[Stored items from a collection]
+++++

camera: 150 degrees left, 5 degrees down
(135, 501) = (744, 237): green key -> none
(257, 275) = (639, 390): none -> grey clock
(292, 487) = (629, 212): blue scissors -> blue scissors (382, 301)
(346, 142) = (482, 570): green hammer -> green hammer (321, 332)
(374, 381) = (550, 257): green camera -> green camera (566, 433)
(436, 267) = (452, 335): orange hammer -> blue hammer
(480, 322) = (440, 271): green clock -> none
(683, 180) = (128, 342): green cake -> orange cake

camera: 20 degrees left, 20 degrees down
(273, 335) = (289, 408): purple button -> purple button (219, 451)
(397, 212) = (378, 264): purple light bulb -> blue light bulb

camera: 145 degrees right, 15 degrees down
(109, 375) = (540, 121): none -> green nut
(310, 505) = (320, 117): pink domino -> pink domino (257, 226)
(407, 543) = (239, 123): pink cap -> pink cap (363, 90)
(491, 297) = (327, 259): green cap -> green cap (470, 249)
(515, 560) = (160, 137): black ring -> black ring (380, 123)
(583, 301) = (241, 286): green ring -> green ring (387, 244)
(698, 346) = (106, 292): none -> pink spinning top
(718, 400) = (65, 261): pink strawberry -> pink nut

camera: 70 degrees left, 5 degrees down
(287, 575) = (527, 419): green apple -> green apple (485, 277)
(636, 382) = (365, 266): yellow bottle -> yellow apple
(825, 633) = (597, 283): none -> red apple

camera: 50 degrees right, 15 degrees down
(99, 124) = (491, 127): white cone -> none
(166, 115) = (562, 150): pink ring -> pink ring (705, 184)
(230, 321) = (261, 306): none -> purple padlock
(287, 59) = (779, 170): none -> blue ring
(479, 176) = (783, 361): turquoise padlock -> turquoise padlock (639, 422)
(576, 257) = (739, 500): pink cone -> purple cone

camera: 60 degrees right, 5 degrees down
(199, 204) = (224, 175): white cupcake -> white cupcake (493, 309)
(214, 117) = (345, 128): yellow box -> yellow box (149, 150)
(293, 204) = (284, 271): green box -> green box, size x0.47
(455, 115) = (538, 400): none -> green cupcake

+++++

- [ASSIGNMENT]: Above are the records; copy every line in them that holds the word "purple".

- [RESULT OF THIS TASK]:
(273, 335) = (289, 408): purple button -> purple button (219, 451)
(397, 212) = (378, 264): purple light bulb -> blue light bulb
(230, 321) = (261, 306): none -> purple padlock
(576, 257) = (739, 500): pink cone -> purple cone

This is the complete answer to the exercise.